[GIVEN DATA Boundary: Start]

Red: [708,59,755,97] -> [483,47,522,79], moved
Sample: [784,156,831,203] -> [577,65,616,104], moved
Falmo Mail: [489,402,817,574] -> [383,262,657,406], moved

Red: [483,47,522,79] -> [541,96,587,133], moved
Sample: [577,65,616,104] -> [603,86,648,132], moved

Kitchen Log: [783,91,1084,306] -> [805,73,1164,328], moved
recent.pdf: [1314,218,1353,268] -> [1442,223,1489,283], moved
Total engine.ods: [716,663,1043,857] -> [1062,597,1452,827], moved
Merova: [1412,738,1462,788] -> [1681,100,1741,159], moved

[GIVEN DATA Boundary: End]

### EXERCISE
In full and without alteration, reproduce the records above.

### RESULT OF THIS EXERCISE
Red: [708,59,755,97] -> [483,47,522,79], moved
Sample: [784,156,831,203] -> [577,65,616,104], moved
Falmo Mail: [489,402,817,574] -> [383,262,657,406], moved

Red: [483,47,522,79] -> [541,96,587,133], moved
Sample: [577,65,616,104] -> [603,86,648,132], moved

Kitchen Log: [783,91,1084,306] -> [805,73,1164,328], moved
recent.pdf: [1314,218,1353,268] -> [1442,223,1489,283], moved
Total engine.ods: [716,663,1043,857] -> [1062,597,1452,827], moved
Merova: [1412,738,1462,788] -> [1681,100,1741,159], moved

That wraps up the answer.